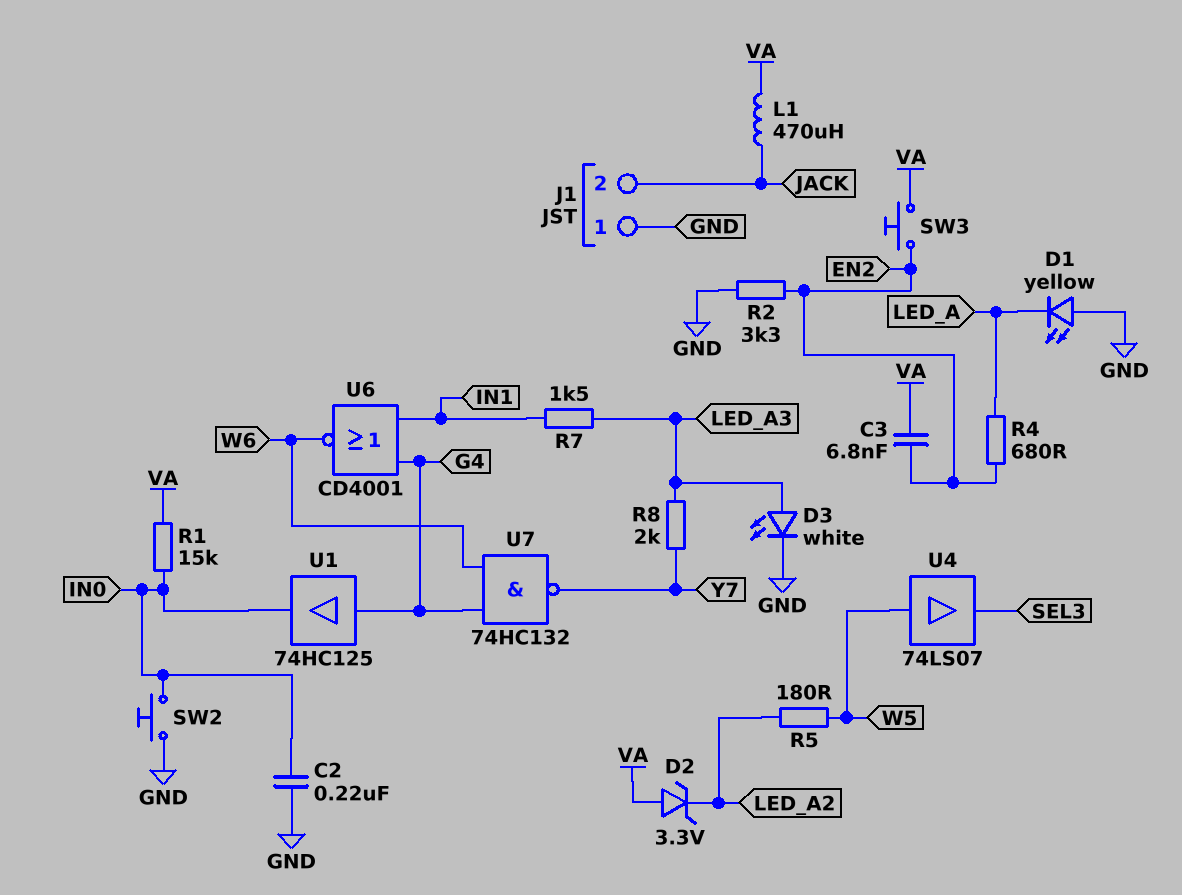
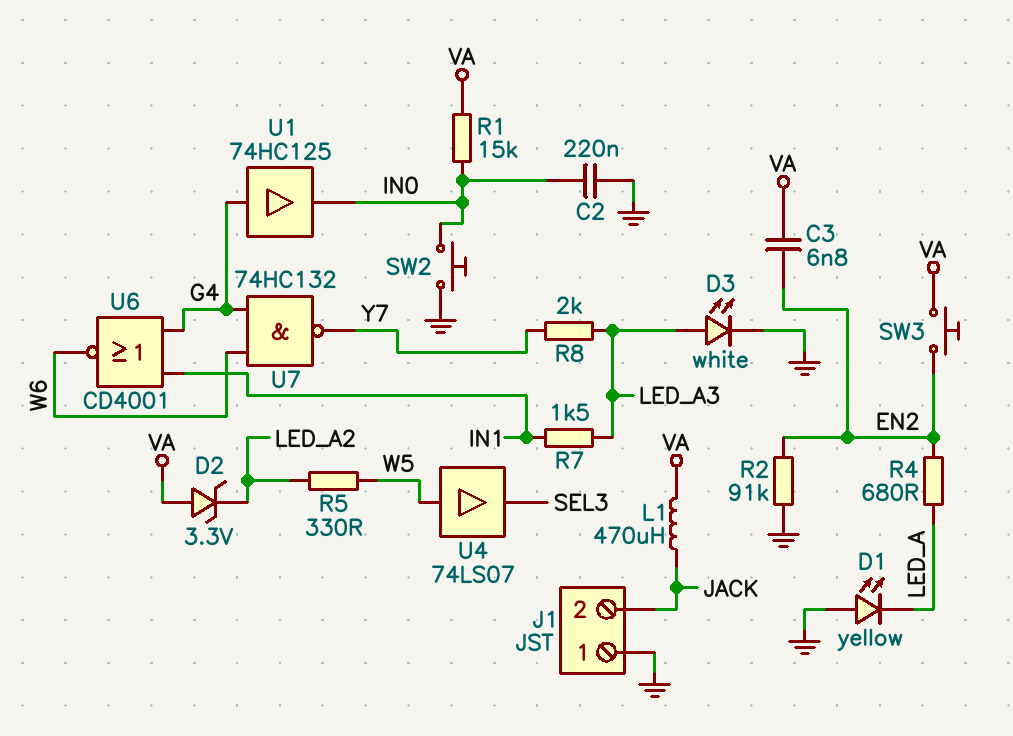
R2: 3.3k (EN2, GND) -> 91k (EN2, GND)
R5: 180 (LED_A2, W5) -> 330 (LED_A2, W5)

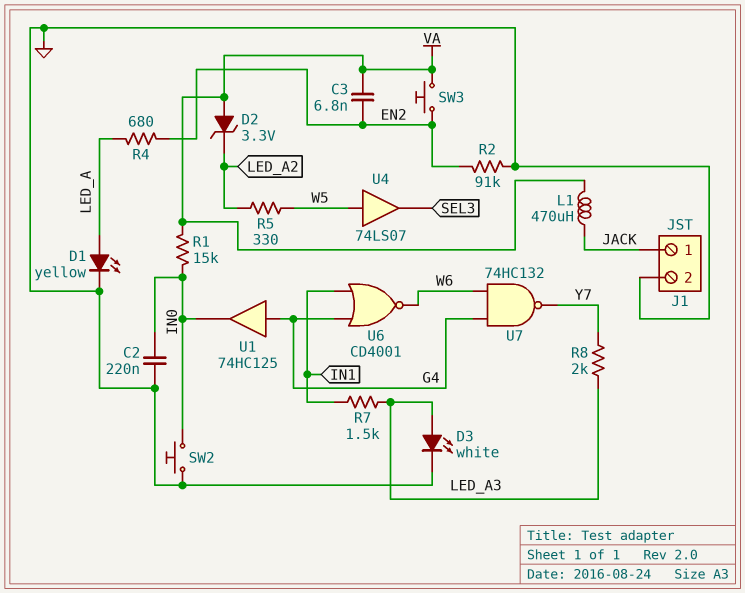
D1: LED yellow (A GND, K LED_A) -> LED yellow (A LED_A, K GND)
J1 pin 1: GND -> JACK
J1 pin 2: JACK -> GND

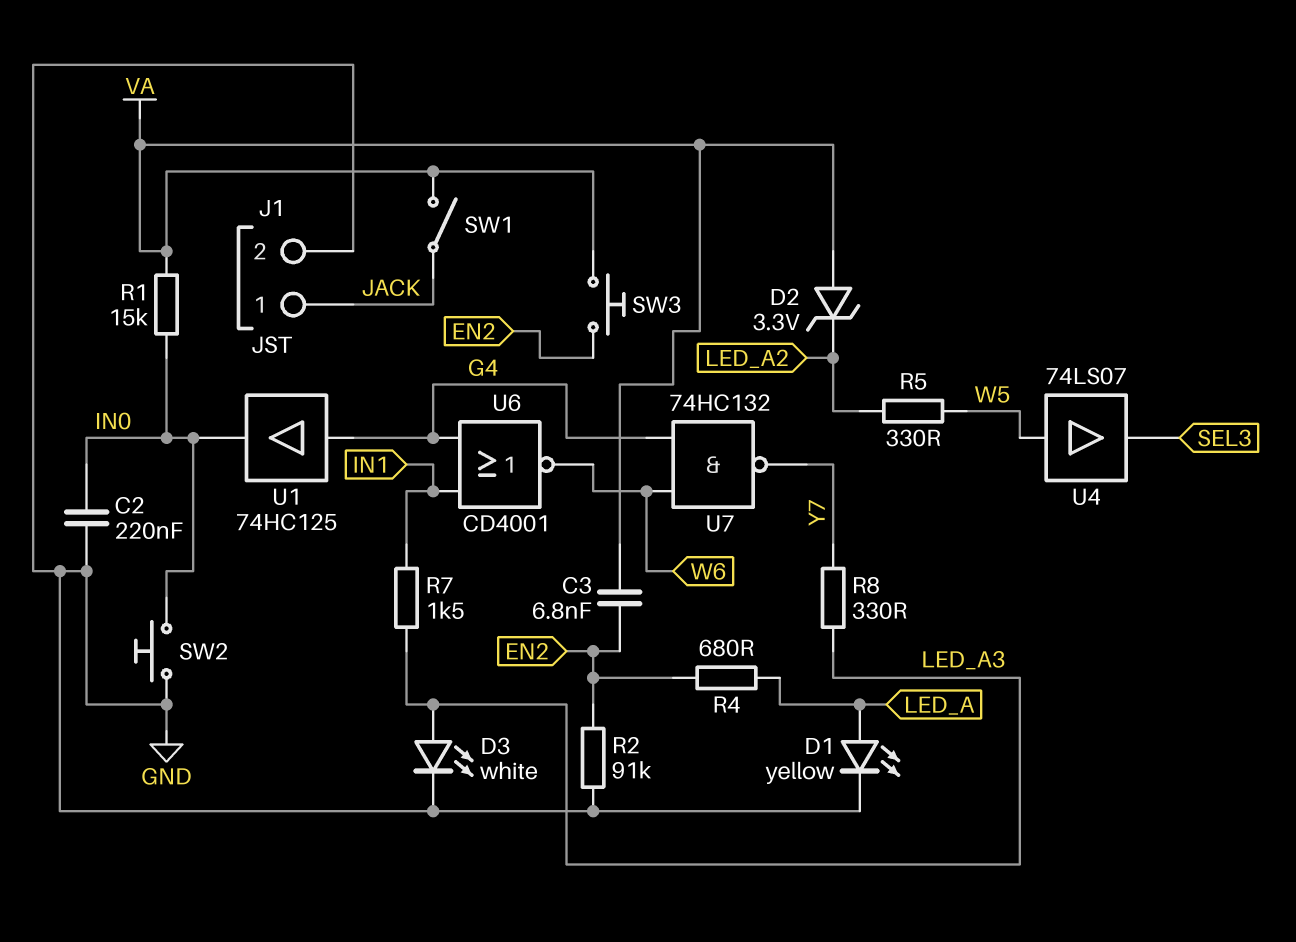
L1: 470uH (JACK, VA) -> none
R8: 2k (LED_A3, Y7) -> 330 (LED_A3, Y7)
SW1: none -> switch (JACK, VA)

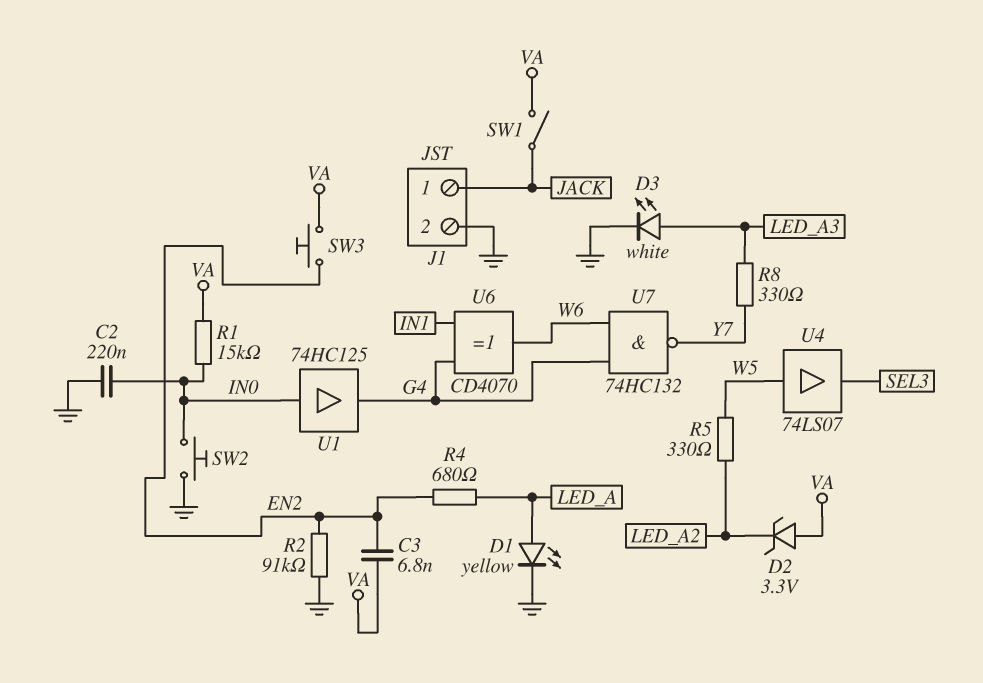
R7: 1.5k (IN1, LED_A3) -> none
U1: buffer 74HC125 (in G4, out IN0) -> buffer 74HC125 (in IN0, out G4)
U6: NOR CD4001 (in G4, in IN1, out W6) -> XOR CD4070 (in G4, in IN1, out W6)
════════
◆ **Work request**
Give back the whole listing exactly; no pictures.

◆ **Exercise solution**
R2: 3.3k (EN2, GND) -> 91k (EN2, GND)
R5: 180 (LED_A2, W5) -> 330 (LED_A2, W5)

D1: LED yellow (A GND, K LED_A) -> LED yellow (A LED_A, K GND)
J1 pin 1: GND -> JACK
J1 pin 2: JACK -> GND

L1: 470uH (JACK, VA) -> none
R8: 2k (LED_A3, Y7) -> 330 (LED_A3, Y7)
SW1: none -> switch (JACK, VA)

R7: 1.5k (IN1, LED_A3) -> none
U1: buffer 74HC125 (in G4, out IN0) -> buffer 74HC125 (in IN0, out G4)
U6: NOR CD4001 (in G4, in IN1, out W6) -> XOR CD4070 (in G4, in IN1, out W6)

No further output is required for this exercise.